Start of Dataset
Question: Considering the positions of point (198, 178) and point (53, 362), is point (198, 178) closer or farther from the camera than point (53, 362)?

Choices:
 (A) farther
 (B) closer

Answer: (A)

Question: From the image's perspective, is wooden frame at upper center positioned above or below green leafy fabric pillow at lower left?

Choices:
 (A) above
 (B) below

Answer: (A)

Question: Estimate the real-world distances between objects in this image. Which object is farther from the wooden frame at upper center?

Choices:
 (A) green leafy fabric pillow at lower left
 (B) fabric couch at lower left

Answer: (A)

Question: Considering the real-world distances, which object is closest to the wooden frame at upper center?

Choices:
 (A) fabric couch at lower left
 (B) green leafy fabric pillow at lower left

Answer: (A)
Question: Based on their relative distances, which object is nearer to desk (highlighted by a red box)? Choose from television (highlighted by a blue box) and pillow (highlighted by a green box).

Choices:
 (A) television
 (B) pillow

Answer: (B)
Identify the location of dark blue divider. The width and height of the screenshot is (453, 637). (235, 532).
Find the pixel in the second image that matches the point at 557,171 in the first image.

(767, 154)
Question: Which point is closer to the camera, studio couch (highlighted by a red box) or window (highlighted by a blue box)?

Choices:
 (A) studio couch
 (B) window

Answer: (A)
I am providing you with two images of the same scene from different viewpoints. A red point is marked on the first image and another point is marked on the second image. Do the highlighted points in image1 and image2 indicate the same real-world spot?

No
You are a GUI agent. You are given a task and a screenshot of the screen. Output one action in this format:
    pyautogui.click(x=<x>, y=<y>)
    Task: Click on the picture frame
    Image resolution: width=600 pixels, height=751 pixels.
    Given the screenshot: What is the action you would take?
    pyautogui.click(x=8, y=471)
End of Dataset
Please return every line of the listing above word for word, leaving nothing out.

Question: Considering the positions of point (198, 178) and point (53, 362), is point (198, 178) closer or farther from the camera than point (53, 362)?

Choices:
 (A) farther
 (B) closer

Answer: (A)

Question: From the image's perspective, is wooden frame at upper center positioned above or below green leafy fabric pillow at lower left?

Choices:
 (A) above
 (B) below

Answer: (A)

Question: Estimate the real-world distances between objects in this image. Which object is farther from the wooden frame at upper center?

Choices:
 (A) green leafy fabric pillow at lower left
 (B) fabric couch at lower left

Answer: (A)

Question: Considering the real-world distances, which object is closest to the wooden frame at upper center?

Choices:
 (A) fabric couch at lower left
 (B) green leafy fabric pillow at lower left

Answer: (A)
Question: Based on their relative distances, which object is nearer to desk (highlighted by a red box)? Choose from television (highlighted by a blue box) and pillow (highlighted by a green box).

Choices:
 (A) television
 (B) pillow

Answer: (B)
Identify the location of dark blue divider. The width and height of the screenshot is (453, 637). (235, 532).
Find the pixel in the second image that matches the point at 557,171 in the first image.

(767, 154)
Question: Which point is closer to the camera, studio couch (highlighted by a red box) or window (highlighted by a blue box)?

Choices:
 (A) studio couch
 (B) window

Answer: (A)
I am providing you with two images of the same scene from different viewpoints. A red point is marked on the first image and another point is marked on the second image. Do the highlighted points in image1 and image2 indicate the same real-world spot?

No
You are a GUI agent. You are given a task and a screenshot of the screen. Output one action in this format:
    pyautogui.click(x=<x>, y=<y>)
    Task: Click on the picture frame
    Image resolution: width=600 pixels, height=751 pixels.
    Given the screenshot: What is the action you would take?
    pyautogui.click(x=8, y=471)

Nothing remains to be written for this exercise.